+++ SOURCE DATA

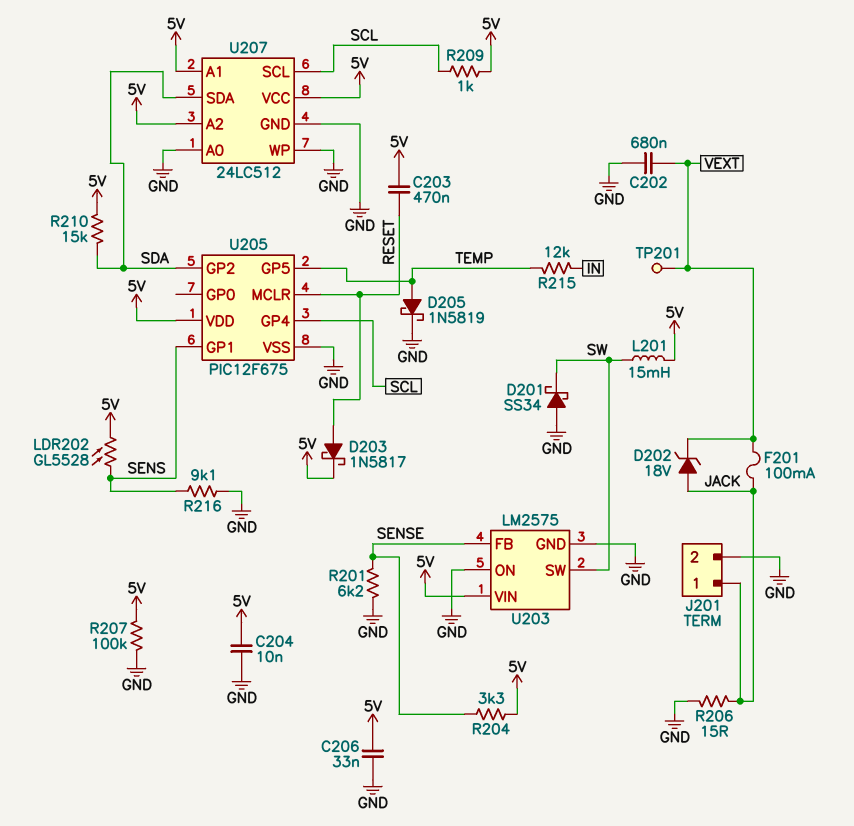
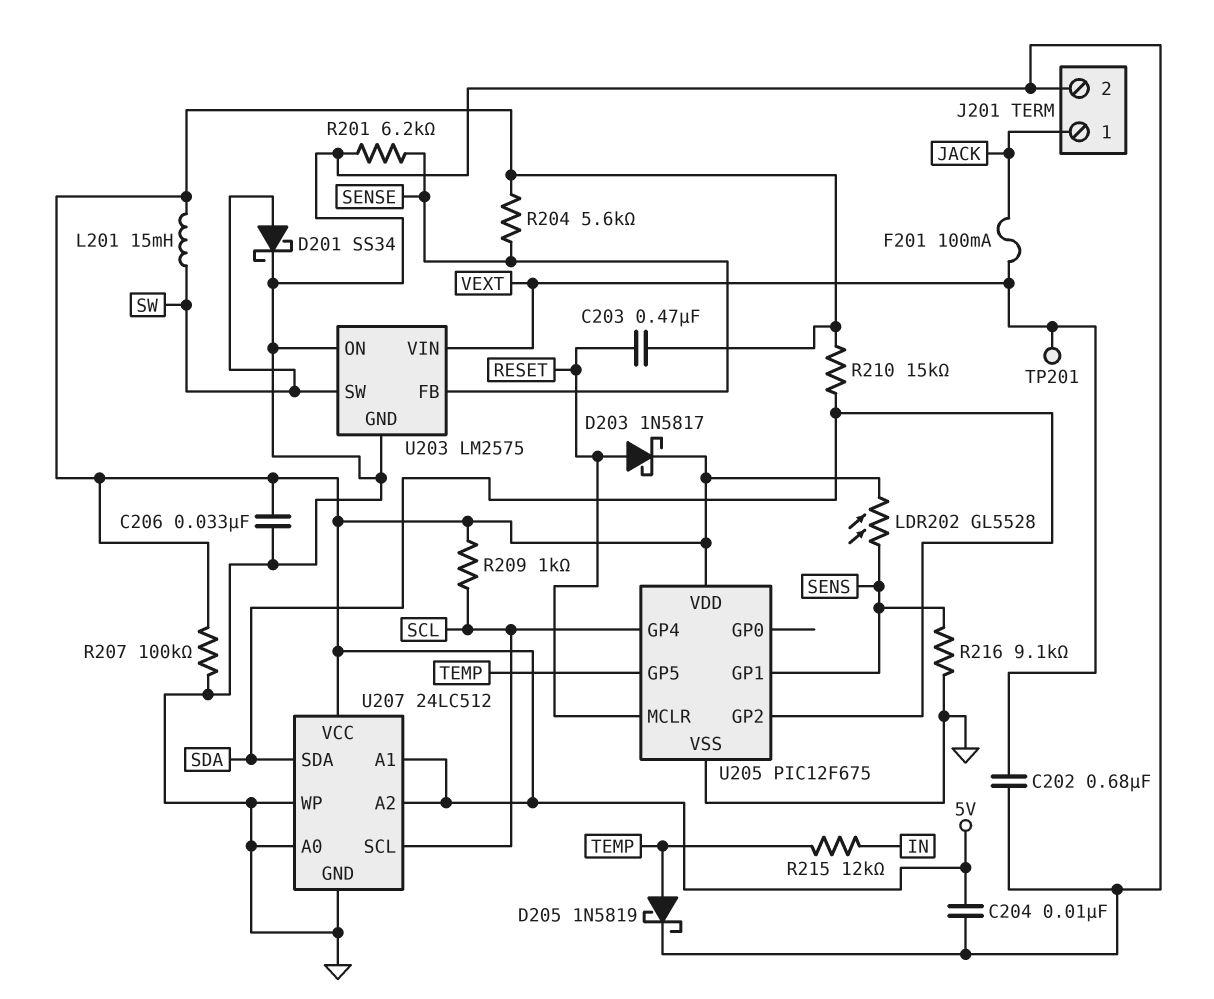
D201: schottky SS34 (A GND, K SW) -> schottky SS34 (A SW, K GND)
D202: zener 18V (A JACK, K VEXT) -> none
R204: 3.3k (5V, SENSE) -> 5.6k (5V, SENSE)
R206: 15 (GND, JACK) -> none
U203 pin VIN: 5V -> VEXT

++++++

▸ TASK PROMPT:
Using the entries above, return each line that includes the word "JACK".

▸ TASK SOLUTION:
D202: zener 18V (A JACK, K VEXT) -> none
R206: 15 (GND, JACK) -> none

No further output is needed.